> [Activity] Return all of the listing word for word; the pictures stay out.

Raw data START

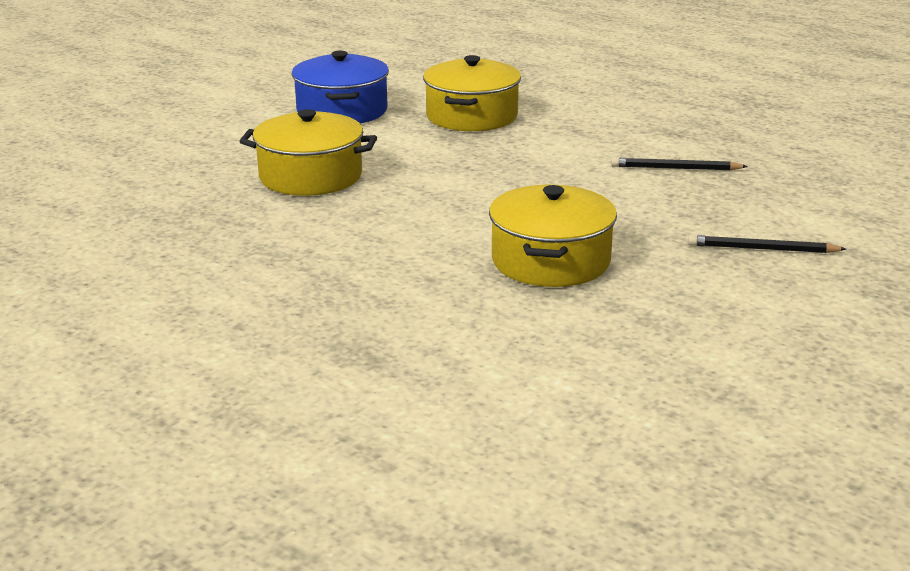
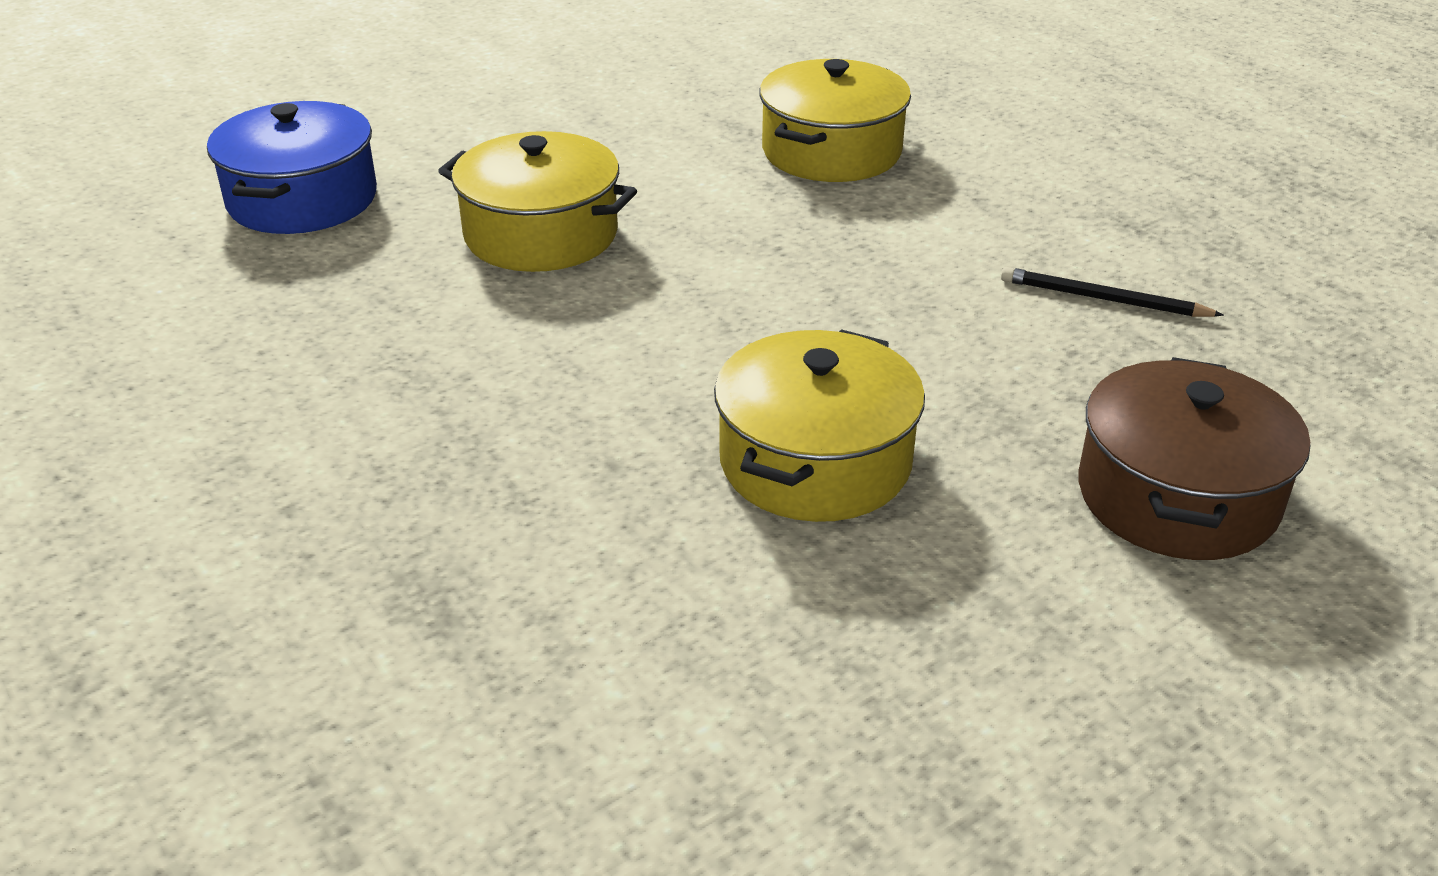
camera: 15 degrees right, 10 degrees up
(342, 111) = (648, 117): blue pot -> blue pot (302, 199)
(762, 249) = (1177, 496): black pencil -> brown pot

Raw data END

> [Task response]
camera: 15 degrees right, 10 degrees up
(342, 111) = (648, 117): blue pot -> blue pot (302, 199)
(762, 249) = (1177, 496): black pencil -> brown pot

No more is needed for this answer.